#### Recorded data:
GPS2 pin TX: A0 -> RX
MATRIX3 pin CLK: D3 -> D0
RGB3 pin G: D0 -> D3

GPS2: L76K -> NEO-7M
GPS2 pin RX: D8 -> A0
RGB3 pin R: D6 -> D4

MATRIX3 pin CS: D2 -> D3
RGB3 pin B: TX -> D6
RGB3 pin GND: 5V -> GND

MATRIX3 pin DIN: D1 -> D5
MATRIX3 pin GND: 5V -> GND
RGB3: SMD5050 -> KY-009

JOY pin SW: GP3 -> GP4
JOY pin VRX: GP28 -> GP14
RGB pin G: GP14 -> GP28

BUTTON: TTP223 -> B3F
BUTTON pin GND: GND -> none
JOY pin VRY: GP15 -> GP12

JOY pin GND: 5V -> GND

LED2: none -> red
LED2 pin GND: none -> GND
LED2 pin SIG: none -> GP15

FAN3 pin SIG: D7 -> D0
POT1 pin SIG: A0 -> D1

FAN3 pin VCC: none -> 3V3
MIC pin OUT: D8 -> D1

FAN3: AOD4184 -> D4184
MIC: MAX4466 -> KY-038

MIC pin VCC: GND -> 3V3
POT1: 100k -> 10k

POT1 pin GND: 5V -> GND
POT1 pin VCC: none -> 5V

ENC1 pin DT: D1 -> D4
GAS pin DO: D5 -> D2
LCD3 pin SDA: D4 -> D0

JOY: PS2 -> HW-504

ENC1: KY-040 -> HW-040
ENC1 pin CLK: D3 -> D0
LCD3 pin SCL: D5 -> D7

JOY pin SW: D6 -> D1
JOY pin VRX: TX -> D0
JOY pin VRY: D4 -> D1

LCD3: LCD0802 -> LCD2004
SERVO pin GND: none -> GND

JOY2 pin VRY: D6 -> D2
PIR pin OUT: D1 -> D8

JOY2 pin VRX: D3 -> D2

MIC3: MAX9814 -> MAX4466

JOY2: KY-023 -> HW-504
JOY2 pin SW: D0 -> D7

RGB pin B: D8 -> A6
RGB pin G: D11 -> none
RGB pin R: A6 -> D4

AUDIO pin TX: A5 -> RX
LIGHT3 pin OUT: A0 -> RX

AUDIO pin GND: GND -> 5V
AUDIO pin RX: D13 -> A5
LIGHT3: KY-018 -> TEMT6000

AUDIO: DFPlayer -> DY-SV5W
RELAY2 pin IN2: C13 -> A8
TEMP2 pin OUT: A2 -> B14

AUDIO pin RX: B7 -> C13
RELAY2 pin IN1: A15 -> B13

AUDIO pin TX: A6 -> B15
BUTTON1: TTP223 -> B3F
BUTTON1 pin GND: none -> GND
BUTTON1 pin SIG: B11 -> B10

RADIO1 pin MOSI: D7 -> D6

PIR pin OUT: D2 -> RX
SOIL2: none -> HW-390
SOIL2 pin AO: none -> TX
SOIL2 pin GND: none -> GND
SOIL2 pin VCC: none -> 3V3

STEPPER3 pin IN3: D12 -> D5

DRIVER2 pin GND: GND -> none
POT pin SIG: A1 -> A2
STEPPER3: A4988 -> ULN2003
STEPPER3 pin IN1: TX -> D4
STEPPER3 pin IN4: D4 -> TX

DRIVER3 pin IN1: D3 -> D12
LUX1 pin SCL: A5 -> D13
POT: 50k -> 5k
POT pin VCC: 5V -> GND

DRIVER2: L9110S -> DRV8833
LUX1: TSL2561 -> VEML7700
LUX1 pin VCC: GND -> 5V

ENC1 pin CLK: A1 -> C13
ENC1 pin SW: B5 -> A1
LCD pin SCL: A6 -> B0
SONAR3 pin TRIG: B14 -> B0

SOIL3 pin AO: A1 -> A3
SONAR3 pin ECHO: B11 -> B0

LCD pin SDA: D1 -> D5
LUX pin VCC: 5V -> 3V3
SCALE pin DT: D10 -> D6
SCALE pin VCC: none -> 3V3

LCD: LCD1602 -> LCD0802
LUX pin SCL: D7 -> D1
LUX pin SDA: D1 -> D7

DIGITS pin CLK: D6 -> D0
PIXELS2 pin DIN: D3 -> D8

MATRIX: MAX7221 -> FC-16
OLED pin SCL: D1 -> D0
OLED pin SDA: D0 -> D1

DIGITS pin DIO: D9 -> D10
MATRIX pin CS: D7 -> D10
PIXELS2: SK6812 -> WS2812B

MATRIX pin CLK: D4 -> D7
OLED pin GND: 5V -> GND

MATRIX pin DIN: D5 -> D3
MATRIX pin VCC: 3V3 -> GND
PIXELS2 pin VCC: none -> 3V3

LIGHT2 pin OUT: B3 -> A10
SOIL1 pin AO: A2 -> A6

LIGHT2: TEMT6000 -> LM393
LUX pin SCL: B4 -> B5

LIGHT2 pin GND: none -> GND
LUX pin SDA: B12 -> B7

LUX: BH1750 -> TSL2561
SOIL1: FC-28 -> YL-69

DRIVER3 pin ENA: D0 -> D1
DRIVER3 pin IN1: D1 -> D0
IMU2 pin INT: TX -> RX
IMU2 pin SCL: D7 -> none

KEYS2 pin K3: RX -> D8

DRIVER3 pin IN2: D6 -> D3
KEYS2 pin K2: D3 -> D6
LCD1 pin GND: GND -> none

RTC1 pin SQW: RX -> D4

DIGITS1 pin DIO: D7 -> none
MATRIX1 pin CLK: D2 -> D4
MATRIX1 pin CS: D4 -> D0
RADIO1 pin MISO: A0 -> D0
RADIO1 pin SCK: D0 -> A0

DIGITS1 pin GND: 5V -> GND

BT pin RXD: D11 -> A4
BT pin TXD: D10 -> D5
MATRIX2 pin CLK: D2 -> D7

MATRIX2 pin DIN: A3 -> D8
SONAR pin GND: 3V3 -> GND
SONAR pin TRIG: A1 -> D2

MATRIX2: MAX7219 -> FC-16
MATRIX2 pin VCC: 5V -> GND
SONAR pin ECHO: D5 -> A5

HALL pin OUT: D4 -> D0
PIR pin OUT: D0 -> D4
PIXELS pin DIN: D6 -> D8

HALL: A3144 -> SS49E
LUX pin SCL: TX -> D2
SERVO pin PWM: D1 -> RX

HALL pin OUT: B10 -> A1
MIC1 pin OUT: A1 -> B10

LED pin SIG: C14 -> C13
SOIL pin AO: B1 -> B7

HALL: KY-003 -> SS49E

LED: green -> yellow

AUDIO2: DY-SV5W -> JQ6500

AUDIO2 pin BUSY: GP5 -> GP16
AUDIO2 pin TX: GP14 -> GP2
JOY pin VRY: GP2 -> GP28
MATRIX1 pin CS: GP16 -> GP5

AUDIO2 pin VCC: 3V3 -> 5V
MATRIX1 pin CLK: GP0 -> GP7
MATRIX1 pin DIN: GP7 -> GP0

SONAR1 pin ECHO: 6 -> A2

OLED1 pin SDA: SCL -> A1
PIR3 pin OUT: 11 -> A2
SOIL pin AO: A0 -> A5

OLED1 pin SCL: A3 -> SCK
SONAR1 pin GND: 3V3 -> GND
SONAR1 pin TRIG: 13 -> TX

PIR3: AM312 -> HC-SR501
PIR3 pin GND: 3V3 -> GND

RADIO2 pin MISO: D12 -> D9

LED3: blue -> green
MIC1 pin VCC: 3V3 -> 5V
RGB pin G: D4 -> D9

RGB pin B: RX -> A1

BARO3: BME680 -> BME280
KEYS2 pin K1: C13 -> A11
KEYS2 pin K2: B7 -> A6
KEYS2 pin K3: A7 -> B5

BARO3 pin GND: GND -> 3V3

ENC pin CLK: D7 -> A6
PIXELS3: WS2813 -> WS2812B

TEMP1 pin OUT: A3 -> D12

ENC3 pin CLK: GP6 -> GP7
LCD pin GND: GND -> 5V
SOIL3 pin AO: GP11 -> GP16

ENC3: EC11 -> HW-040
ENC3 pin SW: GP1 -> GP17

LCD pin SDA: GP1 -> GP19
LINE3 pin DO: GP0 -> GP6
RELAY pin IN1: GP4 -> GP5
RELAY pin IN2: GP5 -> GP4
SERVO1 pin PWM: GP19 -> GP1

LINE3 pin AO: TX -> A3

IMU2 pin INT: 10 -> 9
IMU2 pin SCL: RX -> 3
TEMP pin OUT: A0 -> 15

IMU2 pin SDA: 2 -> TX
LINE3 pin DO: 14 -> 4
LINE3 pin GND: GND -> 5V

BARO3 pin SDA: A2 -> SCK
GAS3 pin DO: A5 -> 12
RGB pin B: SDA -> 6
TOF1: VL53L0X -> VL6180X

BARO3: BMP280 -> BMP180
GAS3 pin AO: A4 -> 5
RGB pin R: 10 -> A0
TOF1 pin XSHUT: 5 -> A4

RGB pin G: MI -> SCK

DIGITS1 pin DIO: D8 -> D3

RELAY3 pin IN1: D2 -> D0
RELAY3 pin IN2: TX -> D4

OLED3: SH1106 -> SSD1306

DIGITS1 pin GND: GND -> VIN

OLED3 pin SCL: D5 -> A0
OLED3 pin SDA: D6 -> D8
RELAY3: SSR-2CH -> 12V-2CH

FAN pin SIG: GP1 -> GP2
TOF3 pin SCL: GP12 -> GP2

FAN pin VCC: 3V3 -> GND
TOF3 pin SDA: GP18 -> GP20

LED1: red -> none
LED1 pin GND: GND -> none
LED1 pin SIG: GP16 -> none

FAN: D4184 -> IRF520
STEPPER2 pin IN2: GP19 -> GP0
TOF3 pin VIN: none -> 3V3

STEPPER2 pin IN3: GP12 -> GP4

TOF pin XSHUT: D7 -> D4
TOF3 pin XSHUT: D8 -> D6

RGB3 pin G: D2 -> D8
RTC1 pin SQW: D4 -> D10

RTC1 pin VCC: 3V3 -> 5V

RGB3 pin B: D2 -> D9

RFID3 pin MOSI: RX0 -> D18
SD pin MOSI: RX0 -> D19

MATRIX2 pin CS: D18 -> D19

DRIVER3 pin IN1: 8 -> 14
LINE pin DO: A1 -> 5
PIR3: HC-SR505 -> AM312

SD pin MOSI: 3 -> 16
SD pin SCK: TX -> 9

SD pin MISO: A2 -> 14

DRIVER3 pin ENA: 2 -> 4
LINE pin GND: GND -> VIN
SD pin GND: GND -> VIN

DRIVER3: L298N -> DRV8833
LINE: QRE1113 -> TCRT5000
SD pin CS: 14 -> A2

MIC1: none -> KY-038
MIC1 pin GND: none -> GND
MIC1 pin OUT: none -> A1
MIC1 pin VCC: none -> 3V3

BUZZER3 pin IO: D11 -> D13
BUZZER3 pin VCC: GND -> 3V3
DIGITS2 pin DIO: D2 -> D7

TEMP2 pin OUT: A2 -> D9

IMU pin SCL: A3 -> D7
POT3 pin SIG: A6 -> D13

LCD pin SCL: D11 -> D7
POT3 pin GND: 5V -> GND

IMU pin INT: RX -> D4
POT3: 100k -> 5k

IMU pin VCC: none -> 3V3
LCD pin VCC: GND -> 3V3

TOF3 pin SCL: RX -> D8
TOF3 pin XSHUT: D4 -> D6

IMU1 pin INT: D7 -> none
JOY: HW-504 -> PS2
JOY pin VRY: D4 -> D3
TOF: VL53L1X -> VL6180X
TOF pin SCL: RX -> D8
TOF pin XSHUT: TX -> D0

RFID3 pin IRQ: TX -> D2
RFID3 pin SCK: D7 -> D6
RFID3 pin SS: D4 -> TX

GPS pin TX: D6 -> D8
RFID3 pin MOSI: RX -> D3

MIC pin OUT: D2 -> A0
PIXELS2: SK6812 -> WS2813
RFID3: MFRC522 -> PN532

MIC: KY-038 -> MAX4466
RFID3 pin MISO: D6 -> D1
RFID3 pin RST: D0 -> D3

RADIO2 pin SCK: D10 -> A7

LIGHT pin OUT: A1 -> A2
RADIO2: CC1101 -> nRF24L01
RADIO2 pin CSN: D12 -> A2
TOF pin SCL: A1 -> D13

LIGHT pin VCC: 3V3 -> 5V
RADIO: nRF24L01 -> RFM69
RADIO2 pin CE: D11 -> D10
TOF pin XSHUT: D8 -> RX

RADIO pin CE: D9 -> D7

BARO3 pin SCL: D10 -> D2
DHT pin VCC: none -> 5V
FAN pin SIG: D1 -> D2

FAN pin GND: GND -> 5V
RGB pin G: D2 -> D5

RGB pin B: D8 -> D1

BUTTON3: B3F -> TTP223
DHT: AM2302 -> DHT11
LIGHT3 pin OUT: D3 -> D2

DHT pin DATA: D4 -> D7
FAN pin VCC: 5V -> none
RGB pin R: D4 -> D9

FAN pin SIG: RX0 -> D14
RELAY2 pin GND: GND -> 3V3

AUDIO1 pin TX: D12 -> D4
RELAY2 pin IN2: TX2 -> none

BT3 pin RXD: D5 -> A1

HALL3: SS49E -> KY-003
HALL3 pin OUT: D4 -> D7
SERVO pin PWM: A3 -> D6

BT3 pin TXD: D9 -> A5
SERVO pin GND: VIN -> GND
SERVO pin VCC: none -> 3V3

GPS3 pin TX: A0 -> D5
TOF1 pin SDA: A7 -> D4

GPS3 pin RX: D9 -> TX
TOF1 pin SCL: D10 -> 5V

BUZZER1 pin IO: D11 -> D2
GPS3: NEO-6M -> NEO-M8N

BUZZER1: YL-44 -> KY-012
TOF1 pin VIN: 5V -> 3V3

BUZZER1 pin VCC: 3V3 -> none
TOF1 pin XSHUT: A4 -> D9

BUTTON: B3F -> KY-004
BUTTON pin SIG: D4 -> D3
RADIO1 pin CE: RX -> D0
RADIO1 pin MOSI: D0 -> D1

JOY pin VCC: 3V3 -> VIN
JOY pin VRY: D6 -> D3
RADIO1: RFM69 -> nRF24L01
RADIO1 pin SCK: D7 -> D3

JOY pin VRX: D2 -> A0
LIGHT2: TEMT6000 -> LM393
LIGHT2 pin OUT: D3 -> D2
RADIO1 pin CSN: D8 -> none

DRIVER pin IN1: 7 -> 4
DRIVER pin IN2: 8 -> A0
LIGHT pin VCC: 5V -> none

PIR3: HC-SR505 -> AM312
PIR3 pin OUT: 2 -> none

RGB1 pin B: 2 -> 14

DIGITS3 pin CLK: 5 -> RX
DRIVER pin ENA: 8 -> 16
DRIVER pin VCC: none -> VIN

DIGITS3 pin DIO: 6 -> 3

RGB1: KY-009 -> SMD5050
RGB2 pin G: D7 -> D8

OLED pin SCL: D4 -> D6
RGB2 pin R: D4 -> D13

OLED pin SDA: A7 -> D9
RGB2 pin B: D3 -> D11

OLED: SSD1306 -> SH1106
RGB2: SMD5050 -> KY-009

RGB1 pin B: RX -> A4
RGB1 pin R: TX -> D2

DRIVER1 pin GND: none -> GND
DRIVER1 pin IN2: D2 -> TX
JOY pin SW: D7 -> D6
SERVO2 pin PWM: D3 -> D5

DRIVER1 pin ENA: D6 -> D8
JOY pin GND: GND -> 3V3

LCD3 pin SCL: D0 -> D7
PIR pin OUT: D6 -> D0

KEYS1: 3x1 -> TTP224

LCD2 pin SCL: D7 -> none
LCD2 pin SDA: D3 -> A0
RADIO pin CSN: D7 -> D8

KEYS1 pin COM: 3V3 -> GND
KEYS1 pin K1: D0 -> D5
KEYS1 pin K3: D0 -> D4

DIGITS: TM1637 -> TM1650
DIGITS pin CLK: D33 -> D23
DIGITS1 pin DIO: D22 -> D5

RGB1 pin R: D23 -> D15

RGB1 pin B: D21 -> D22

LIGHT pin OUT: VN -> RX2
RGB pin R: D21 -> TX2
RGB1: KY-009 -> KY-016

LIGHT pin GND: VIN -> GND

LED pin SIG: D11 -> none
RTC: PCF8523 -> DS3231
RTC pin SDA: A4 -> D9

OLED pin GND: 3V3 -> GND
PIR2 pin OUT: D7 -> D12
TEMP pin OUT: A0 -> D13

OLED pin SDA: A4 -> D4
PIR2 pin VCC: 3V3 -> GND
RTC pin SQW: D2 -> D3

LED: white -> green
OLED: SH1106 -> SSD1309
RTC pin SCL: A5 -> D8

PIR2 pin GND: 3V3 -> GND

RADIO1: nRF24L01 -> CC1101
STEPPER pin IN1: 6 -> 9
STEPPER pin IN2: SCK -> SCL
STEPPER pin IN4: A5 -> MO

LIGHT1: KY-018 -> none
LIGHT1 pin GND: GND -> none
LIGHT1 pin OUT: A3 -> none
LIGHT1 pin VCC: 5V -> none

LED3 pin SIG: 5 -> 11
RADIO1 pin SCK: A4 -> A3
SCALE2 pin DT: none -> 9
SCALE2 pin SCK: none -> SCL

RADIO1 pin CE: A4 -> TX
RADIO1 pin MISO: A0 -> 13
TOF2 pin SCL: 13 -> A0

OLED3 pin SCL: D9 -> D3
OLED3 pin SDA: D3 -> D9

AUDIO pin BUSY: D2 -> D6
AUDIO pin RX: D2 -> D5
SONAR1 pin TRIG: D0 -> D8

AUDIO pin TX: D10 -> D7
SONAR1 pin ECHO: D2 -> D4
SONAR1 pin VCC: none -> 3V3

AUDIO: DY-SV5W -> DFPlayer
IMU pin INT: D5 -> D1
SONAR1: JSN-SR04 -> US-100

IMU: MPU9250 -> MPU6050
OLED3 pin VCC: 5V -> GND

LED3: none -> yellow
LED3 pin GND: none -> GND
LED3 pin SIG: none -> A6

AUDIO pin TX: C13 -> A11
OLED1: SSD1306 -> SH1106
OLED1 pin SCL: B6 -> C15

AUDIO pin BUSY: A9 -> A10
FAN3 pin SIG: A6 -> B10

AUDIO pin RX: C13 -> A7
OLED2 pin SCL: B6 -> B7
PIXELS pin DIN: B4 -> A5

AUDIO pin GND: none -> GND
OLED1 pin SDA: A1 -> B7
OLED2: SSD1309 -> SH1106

#### Exercise:
Would you please repeat exactly the lines above, starting at the line with "GAS pin DO: D5 -> D2" and stopping at the line with "STEPPER3 pin IN3: D12 -> D5", both included?

#### Reply to the exercise:
GAS pin DO: D5 -> D2
LCD3 pin SDA: D4 -> D0

JOY: PS2 -> HW-504

ENC1: KY-040 -> HW-040
ENC1 pin CLK: D3 -> D0
LCD3 pin SCL: D5 -> D7

JOY pin SW: D6 -> D1
JOY pin VRX: TX -> D0
JOY pin VRY: D4 -> D1

LCD3: LCD0802 -> LCD2004
SERVO pin GND: none -> GND

JOY2 pin VRY: D6 -> D2
PIR pin OUT: D1 -> D8

JOY2 pin VRX: D3 -> D2

MIC3: MAX9814 -> MAX4466

JOY2: KY-023 -> HW-504
JOY2 pin SW: D0 -> D7

RGB pin B: D8 -> A6
RGB pin G: D11 -> none
RGB pin R: A6 -> D4

AUDIO pin TX: A5 -> RX
LIGHT3 pin OUT: A0 -> RX

AUDIO pin GND: GND -> 5V
AUDIO pin RX: D13 -> A5
LIGHT3: KY-018 -> TEMT6000

AUDIO: DFPlayer -> DY-SV5W
RELAY2 pin IN2: C13 -> A8
TEMP2 pin OUT: A2 -> B14

AUDIO pin RX: B7 -> C13
RELAY2 pin IN1: A15 -> B13

AUDIO pin TX: A6 -> B15
BUTTON1: TTP223 -> B3F
BUTTON1 pin GND: none -> GND
BUTTON1 pin SIG: B11 -> B10

RADIO1 pin MOSI: D7 -> D6

PIR pin OUT: D2 -> RX
SOIL2: none -> HW-390
SOIL2 pin AO: none -> TX
SOIL2 pin GND: none -> GND
SOIL2 pin VCC: none -> 3V3

STEPPER3 pin IN3: D12 -> D5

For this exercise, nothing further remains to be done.